__DATA__.
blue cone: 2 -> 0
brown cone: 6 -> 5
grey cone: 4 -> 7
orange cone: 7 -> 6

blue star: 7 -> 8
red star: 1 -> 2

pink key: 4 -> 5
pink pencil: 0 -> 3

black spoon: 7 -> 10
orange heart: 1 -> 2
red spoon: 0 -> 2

__YOUR ASSIGNMENT__. Write out, without alteration, the line that contains "red star: 1 -> 2" and all subsequent lines down to the end of the data above.

__TASK ANSWER__.
red star: 1 -> 2

pink key: 4 -> 5
pink pencil: 0 -> 3

black spoon: 7 -> 10
orange heart: 1 -> 2
red spoon: 0 -> 2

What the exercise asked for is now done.